**Materials provided:**

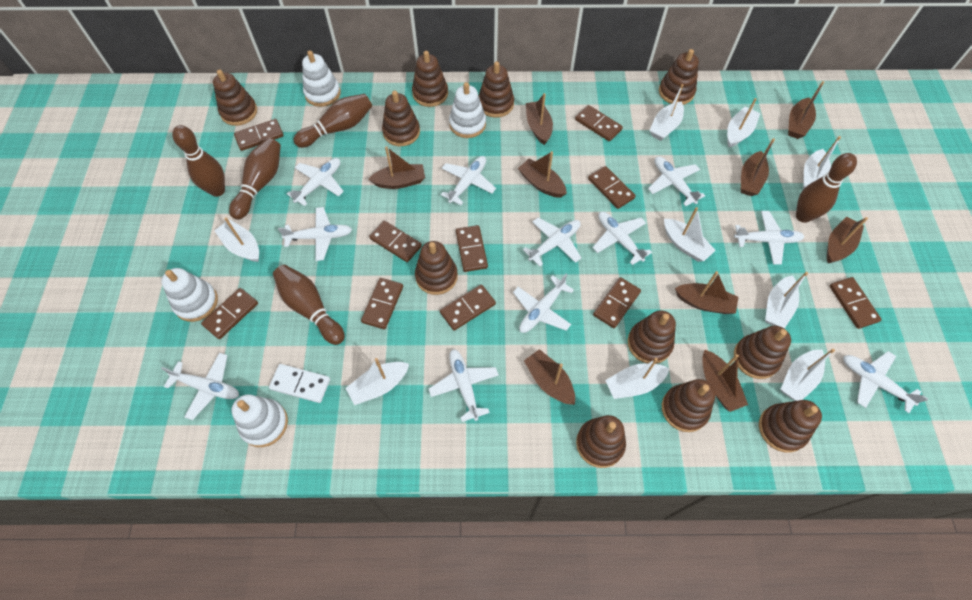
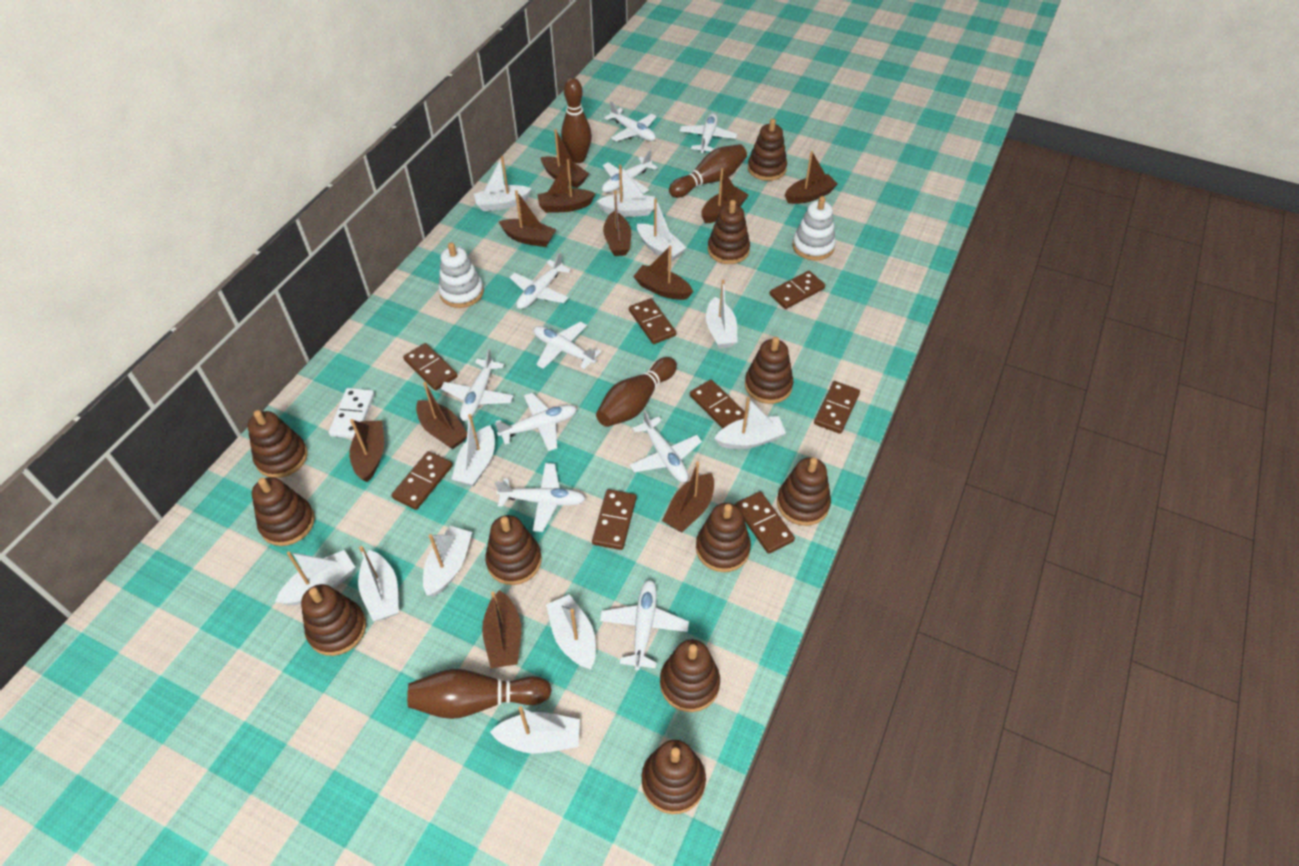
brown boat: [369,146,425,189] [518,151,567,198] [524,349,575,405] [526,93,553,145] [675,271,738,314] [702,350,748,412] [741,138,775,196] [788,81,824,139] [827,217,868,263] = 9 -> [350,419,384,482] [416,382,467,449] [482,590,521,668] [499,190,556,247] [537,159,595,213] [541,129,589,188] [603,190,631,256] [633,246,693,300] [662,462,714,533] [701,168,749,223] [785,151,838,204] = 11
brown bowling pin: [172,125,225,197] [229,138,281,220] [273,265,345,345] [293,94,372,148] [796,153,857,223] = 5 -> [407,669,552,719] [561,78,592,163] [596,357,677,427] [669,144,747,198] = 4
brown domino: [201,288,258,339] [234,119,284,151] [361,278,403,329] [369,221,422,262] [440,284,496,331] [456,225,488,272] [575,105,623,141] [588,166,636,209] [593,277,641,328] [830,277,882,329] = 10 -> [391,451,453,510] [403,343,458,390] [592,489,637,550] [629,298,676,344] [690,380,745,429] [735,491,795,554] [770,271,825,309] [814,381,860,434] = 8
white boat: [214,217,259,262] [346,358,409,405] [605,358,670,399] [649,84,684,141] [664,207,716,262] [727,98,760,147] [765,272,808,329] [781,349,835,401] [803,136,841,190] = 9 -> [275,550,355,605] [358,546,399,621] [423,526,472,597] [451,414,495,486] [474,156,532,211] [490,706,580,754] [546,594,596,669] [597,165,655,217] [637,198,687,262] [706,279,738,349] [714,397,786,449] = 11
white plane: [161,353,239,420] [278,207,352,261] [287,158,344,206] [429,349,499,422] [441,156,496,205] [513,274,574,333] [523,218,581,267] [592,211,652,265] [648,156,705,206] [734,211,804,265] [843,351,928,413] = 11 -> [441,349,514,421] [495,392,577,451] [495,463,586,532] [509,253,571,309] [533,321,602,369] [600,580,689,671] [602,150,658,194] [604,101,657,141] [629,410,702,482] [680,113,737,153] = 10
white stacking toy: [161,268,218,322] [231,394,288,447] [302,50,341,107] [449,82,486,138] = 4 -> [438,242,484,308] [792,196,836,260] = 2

==

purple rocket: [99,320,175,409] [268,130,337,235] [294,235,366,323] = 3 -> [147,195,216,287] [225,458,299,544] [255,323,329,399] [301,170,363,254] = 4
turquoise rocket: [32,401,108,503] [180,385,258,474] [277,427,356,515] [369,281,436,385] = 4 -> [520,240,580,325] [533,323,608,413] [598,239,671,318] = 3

**Task instructions:**
When you reach the line with "purple rocket: [99,320,175,409]" in the records above, start writing out lines exactly, and stop once the line with "turquoise rocket: [32,401,108,503]" has been written; include nothing else.

**Response:**
purple rocket: [99,320,175,409] [268,130,337,235] [294,235,366,323] = 3 -> [147,195,216,287] [225,458,299,544] [255,323,329,399] [301,170,363,254] = 4
turquoise rocket: [32,401,108,503] [180,385,258,474] [277,427,356,515] [369,281,436,385] = 4 -> [520,240,580,325] [533,323,608,413] [598,239,671,318] = 3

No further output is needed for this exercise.